▸ Supplied data
[Start of Attachment]
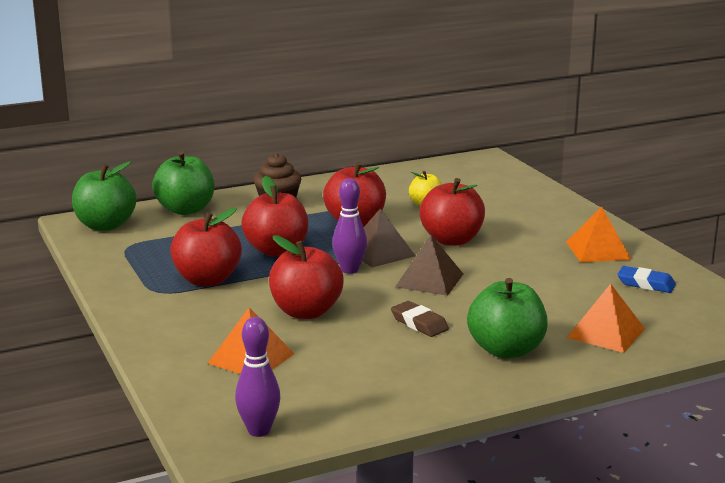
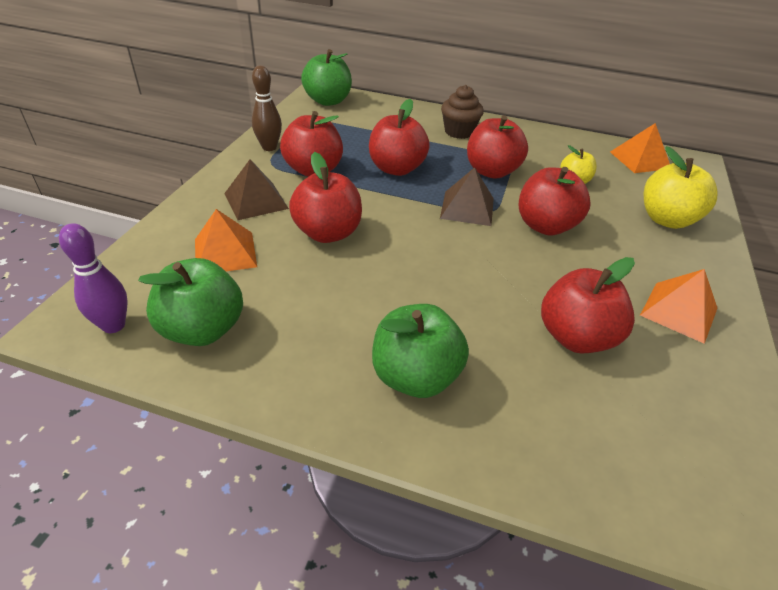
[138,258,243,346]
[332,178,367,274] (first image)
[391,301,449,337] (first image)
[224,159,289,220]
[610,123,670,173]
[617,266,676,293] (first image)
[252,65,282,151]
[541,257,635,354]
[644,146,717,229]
[End of Attachment]
[Start of Attachment]
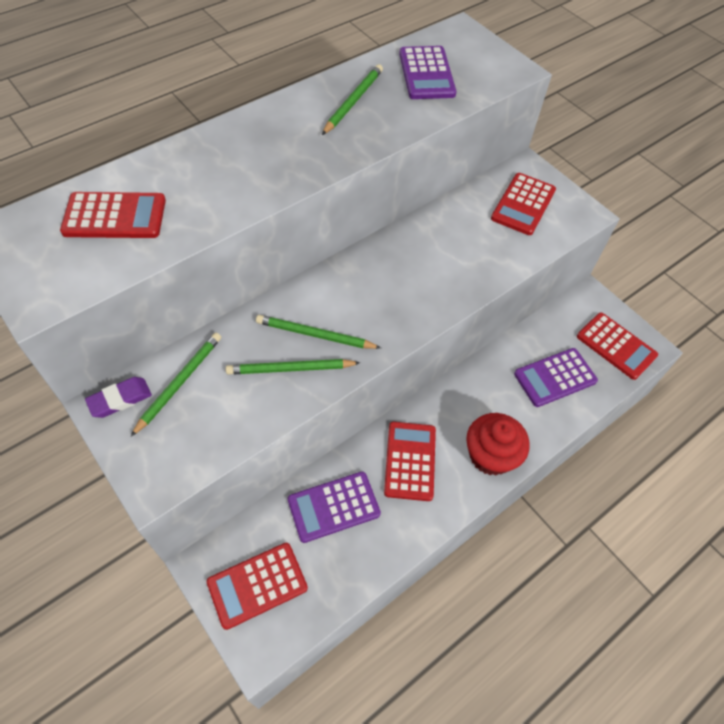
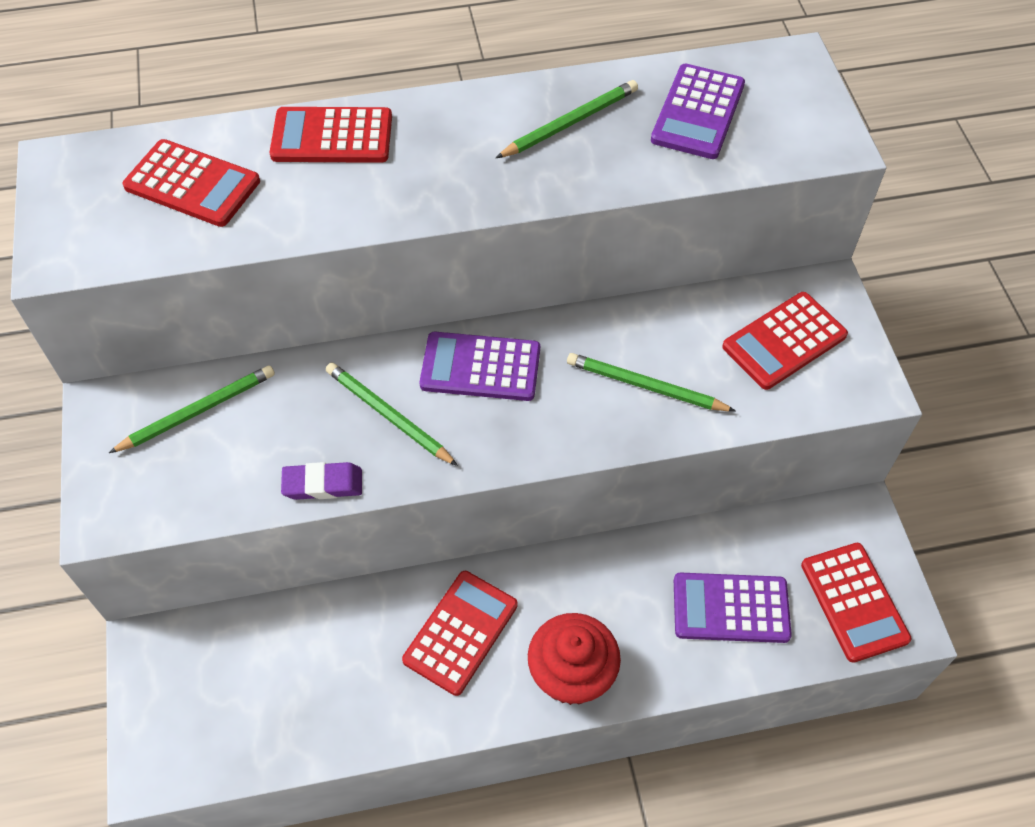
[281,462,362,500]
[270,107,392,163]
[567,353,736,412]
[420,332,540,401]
[End of Attachment]
▸ Task details
Using the data above, reproduce exactly the lines between those holding "[332,178,367,274] (first image)" and "[644,146,717,229]", inclusive, and no others.

▸ Result for this task
[332,178,367,274] (first image)
[391,301,449,337] (first image)
[224,159,289,220]
[610,123,670,173]
[617,266,676,293] (first image)
[252,65,282,151]
[541,257,635,354]
[644,146,717,229]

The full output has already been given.